Return the full listing exactly as it is written.

=== Begin Enclosure ===

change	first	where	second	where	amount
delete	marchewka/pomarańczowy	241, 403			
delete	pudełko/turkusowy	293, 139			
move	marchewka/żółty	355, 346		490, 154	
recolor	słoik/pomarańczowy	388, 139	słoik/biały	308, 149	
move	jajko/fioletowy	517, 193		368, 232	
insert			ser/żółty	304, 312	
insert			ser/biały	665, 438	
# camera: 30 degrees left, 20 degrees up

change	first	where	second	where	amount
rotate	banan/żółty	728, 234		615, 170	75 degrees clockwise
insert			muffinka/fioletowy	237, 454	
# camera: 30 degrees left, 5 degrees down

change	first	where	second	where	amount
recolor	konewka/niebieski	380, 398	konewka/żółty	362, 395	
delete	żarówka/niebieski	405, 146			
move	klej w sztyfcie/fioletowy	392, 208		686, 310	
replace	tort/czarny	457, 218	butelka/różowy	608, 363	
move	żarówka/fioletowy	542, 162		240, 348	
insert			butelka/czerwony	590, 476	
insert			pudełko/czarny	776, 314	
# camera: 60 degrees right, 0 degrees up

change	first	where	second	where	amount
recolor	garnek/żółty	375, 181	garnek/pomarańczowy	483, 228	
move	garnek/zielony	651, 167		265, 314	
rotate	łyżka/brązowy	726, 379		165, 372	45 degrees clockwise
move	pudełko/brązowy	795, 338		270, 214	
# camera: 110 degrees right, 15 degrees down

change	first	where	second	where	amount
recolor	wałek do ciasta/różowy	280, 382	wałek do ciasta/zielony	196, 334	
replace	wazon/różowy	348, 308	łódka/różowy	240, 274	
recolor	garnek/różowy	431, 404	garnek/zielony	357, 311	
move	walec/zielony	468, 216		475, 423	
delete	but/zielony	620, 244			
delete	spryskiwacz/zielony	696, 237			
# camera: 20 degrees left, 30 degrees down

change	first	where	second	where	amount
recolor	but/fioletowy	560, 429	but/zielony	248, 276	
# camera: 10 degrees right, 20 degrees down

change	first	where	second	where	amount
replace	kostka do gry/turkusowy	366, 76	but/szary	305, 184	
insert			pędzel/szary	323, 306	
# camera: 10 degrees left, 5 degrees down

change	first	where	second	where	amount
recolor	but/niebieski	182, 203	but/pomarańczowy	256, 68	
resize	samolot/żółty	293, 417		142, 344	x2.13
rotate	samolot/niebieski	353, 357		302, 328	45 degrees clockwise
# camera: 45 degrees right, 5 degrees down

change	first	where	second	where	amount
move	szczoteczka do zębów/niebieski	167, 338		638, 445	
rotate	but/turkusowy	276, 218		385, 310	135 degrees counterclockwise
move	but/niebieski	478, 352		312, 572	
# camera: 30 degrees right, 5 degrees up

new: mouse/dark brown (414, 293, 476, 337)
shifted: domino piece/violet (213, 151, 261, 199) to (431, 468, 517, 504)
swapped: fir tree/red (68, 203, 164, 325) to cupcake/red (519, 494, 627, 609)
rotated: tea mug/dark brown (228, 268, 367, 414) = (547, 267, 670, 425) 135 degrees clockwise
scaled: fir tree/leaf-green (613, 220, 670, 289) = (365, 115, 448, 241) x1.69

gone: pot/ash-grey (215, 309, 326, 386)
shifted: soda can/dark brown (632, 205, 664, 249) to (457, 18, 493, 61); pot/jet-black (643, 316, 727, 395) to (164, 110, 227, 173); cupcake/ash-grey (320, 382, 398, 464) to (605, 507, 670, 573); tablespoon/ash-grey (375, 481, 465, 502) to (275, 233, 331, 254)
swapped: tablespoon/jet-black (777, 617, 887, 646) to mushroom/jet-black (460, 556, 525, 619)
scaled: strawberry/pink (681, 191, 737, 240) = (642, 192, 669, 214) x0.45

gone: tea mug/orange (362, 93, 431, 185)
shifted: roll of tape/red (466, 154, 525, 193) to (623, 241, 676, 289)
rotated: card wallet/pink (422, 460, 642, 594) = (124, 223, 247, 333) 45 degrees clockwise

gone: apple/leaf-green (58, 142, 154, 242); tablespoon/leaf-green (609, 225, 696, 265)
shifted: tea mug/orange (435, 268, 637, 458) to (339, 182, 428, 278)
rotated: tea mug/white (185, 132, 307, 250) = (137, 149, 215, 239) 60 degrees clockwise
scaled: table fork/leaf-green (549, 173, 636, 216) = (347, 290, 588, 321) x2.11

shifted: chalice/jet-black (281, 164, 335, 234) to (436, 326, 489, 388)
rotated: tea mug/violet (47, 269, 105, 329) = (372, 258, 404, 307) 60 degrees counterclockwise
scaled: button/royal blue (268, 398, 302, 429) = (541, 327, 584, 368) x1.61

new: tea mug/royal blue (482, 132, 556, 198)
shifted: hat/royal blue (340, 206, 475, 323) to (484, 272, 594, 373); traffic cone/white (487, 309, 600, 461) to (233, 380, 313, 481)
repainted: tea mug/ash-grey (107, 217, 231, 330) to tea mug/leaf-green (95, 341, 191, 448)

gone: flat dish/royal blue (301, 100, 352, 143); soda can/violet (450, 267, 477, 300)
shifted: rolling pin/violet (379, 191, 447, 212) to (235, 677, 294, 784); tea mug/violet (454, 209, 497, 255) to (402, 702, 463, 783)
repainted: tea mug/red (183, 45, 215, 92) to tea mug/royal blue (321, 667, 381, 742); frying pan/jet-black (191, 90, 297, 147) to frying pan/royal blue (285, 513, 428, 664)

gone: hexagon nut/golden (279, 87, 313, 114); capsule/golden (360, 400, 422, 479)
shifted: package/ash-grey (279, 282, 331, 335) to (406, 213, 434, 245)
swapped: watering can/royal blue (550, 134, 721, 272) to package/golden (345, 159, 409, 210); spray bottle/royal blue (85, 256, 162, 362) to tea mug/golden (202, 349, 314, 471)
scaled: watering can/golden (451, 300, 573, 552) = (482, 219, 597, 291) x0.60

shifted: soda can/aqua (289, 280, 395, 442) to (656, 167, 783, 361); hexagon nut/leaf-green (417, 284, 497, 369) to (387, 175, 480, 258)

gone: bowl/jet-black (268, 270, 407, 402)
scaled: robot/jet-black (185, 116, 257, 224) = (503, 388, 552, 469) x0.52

=== End Enclosure ===

Final answer:
change	first	where	second	where	amount
delete	marchewka/pomarańczowy	241, 403			
delete	pudełko/turkusowy	293, 139			
move	marchewka/żółty	355, 346		490, 154	
recolor	słoik/pomarańczowy	388, 139	słoik/biały	308, 149	
move	jajko/fioletowy	517, 193		368, 232	
insert			ser/żółty	304, 312	
insert			ser/biały	665, 438	
# camera: 30 degrees left, 20 degrees up

change	first	where	second	where	amount
rotate	banan/żółty	728, 234		615, 170	75 degrees clockwise
insert			muffinka/fioletowy	237, 454	
# camera: 30 degrees left, 5 degrees down

change	first	where	second	where	amount
recolor	konewka/niebieski	380, 398	konewka/żółty	362, 395	
delete	żarówka/niebieski	405, 146			
move	klej w sztyfcie/fioletowy	392, 208		686, 310	
replace	tort/czarny	457, 218	butelka/różowy	608, 363	
move	żarówka/fioletowy	542, 162		240, 348	
insert			butelka/czerwony	590, 476	
insert			pudełko/czarny	776, 314	
# camera: 60 degrees right, 0 degrees up

change	first	where	second	where	amount
recolor	garnek/żółty	375, 181	garnek/pomarańczowy	483, 228	
move	garnek/zielony	651, 167		265, 314	
rotate	łyżka/brązowy	726, 379		165, 372	45 degrees clockwise
move	pudełko/brązowy	795, 338		270, 214	
# camera: 110 degrees right, 15 degrees down

change	first	where	second	where	amount
recolor	wałek do ciasta/różowy	280, 382	wałek do ciasta/zielony	196, 334	
replace	wazon/różowy	348, 308	łódka/różowy	240, 274	
recolor	garnek/różowy	431, 404	garnek/zielony	357, 311	
move	walec/zielony	468, 216		475, 423	
delete	but/zielony	620, 244			
delete	spryskiwacz/zielony	696, 237			
# camera: 20 degrees left, 30 degrees down

change	first	where	second	where	amount
recolor	but/fioletowy	560, 429	but/zielony	248, 276	
# camera: 10 degrees right, 20 degrees down

change	first	where	second	where	amount
replace	kostka do gry/turkusowy	366, 76	but/szary	305, 184	
insert			pędzel/szary	323, 306	
# camera: 10 degrees left, 5 degrees down

change	first	where	second	where	amount
recolor	but/niebieski	182, 203	but/pomarańczowy	256, 68	
resize	samolot/żółty	293, 417		142, 344	x2.13
rotate	samolot/niebieski	353, 357		302, 328	45 degrees clockwise
# camera: 45 degrees right, 5 degrees down

change	first	where	second	where	amount
move	szczoteczka do zębów/niebieski	167, 338		638, 445	
rotate	but/turkusowy	276, 218		385, 310	135 degrees counterclockwise
move	but/niebieski	478, 352		312, 572	
# camera: 30 degrees right, 5 degrees up

new: mouse/dark brown (414, 293, 476, 337)
shifted: domino piece/violet (213, 151, 261, 199) to (431, 468, 517, 504)
swapped: fir tree/red (68, 203, 164, 325) to cupcake/red (519, 494, 627, 609)
rotated: tea mug/dark brown (228, 268, 367, 414) = (547, 267, 670, 425) 135 degrees clockwise
scaled: fir tree/leaf-green (613, 220, 670, 289) = (365, 115, 448, 241) x1.69

gone: pot/ash-grey (215, 309, 326, 386)
shifted: soda can/dark brown (632, 205, 664, 249) to (457, 18, 493, 61); pot/jet-black (643, 316, 727, 395) to (164, 110, 227, 173); cupcake/ash-grey (320, 382, 398, 464) to (605, 507, 670, 573); tablespoon/ash-grey (375, 481, 465, 502) to (275, 233, 331, 254)
swapped: tablespoon/jet-black (777, 617, 887, 646) to mushroom/jet-black (460, 556, 525, 619)
scaled: strawberry/pink (681, 191, 737, 240) = (642, 192, 669, 214) x0.45

gone: tea mug/orange (362, 93, 431, 185)
shifted: roll of tape/red (466, 154, 525, 193) to (623, 241, 676, 289)
rotated: card wallet/pink (422, 460, 642, 594) = (124, 223, 247, 333) 45 degrees clockwise

gone: apple/leaf-green (58, 142, 154, 242); tablespoon/leaf-green (609, 225, 696, 265)
shifted: tea mug/orange (435, 268, 637, 458) to (339, 182, 428, 278)
rotated: tea mug/white (185, 132, 307, 250) = (137, 149, 215, 239) 60 degrees clockwise
scaled: table fork/leaf-green (549, 173, 636, 216) = (347, 290, 588, 321) x2.11

shifted: chalice/jet-black (281, 164, 335, 234) to (436, 326, 489, 388)
rotated: tea mug/violet (47, 269, 105, 329) = (372, 258, 404, 307) 60 degrees counterclockwise
scaled: button/royal blue (268, 398, 302, 429) = (541, 327, 584, 368) x1.61

new: tea mug/royal blue (482, 132, 556, 198)
shifted: hat/royal blue (340, 206, 475, 323) to (484, 272, 594, 373); traffic cone/white (487, 309, 600, 461) to (233, 380, 313, 481)
repainted: tea mug/ash-grey (107, 217, 231, 330) to tea mug/leaf-green (95, 341, 191, 448)

gone: flat dish/royal blue (301, 100, 352, 143); soda can/violet (450, 267, 477, 300)
shifted: rolling pin/violet (379, 191, 447, 212) to (235, 677, 294, 784); tea mug/violet (454, 209, 497, 255) to (402, 702, 463, 783)
repainted: tea mug/red (183, 45, 215, 92) to tea mug/royal blue (321, 667, 381, 742); frying pan/jet-black (191, 90, 297, 147) to frying pan/royal blue (285, 513, 428, 664)

gone: hexagon nut/golden (279, 87, 313, 114); capsule/golden (360, 400, 422, 479)
shifted: package/ash-grey (279, 282, 331, 335) to (406, 213, 434, 245)
swapped: watering can/royal blue (550, 134, 721, 272) to package/golden (345, 159, 409, 210); spray bottle/royal blue (85, 256, 162, 362) to tea mug/golden (202, 349, 314, 471)
scaled: watering can/golden (451, 300, 573, 552) = (482, 219, 597, 291) x0.60

shifted: soda can/aqua (289, 280, 395, 442) to (656, 167, 783, 361); hexagon nut/leaf-green (417, 284, 497, 369) to (387, 175, 480, 258)

gone: bowl/jet-black (268, 270, 407, 402)
scaled: robot/jet-black (185, 116, 257, 224) = (503, 388, 552, 469) x0.52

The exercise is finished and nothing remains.